* [Task]: Count the lines in the entries below that contain the string "highlighter", treating uppercase and lowercase as different, and give only that number.

* [Task input]:
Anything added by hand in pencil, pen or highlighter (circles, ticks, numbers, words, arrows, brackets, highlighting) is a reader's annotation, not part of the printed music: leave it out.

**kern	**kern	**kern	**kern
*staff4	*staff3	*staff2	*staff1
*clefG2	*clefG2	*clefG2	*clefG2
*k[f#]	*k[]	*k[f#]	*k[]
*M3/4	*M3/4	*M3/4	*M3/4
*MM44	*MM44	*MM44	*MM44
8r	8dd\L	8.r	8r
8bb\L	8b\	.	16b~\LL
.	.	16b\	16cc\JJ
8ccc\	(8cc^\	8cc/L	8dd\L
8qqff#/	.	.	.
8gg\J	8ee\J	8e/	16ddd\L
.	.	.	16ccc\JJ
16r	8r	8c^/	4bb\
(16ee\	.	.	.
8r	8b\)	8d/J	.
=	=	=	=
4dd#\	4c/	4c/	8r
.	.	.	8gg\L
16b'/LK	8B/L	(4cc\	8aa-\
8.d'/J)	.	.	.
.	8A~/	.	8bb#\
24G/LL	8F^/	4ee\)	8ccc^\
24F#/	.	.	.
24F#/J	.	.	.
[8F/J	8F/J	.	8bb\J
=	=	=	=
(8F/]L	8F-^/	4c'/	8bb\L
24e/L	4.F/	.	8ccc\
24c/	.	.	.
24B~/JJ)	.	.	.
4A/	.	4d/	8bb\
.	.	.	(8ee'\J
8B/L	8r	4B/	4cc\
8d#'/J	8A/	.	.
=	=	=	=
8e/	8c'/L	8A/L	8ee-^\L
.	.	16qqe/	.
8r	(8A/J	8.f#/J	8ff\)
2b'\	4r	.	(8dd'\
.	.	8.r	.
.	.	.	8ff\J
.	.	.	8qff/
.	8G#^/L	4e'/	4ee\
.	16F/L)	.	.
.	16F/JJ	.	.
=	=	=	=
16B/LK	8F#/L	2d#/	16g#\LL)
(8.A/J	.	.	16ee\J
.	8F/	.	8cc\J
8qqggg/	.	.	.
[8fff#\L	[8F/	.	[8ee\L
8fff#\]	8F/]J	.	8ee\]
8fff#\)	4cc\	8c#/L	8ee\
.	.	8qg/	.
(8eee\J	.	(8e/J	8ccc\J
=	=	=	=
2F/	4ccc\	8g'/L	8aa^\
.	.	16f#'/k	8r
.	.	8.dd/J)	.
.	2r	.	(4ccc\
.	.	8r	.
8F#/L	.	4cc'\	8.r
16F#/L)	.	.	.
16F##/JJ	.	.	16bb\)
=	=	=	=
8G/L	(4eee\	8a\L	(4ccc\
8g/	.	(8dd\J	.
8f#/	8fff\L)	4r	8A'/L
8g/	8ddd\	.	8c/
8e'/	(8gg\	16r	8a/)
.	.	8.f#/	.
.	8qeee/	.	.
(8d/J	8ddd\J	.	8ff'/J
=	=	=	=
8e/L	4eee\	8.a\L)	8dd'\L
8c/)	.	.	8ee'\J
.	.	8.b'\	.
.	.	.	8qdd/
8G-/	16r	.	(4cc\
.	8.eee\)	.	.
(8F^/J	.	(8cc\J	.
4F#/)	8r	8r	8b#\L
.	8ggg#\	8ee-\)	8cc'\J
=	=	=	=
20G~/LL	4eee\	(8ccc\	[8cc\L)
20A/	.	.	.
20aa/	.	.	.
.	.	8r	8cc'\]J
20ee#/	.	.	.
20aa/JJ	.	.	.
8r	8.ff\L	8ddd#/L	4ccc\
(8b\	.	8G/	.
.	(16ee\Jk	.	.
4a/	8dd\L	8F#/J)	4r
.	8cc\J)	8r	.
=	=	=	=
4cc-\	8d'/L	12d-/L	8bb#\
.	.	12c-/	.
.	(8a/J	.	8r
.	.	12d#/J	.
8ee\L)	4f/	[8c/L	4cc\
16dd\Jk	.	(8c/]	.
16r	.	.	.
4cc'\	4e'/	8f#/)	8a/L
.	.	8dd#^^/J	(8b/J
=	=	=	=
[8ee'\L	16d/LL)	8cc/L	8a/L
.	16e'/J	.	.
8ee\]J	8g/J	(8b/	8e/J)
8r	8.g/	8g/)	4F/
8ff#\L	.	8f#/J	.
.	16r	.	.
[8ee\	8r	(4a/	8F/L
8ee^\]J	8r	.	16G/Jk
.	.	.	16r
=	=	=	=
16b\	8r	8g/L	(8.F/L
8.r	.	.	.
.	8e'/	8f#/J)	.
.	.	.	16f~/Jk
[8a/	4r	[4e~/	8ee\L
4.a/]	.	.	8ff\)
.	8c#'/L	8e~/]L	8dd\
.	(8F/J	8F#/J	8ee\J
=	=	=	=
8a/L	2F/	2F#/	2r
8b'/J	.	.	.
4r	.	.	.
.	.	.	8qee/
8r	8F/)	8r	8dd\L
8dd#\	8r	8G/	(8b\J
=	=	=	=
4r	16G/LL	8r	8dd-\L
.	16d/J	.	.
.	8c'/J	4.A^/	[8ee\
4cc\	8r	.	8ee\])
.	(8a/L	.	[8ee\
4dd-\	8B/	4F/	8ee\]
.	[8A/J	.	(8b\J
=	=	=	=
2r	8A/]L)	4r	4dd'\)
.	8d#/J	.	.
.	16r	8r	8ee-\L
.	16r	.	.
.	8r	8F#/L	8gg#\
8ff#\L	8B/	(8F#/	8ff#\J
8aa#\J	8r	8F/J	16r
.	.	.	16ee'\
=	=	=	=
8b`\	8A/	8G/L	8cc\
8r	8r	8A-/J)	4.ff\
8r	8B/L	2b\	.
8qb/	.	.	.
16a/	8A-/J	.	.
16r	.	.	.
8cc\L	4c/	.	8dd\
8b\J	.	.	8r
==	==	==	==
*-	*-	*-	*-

* [Task answer]: 1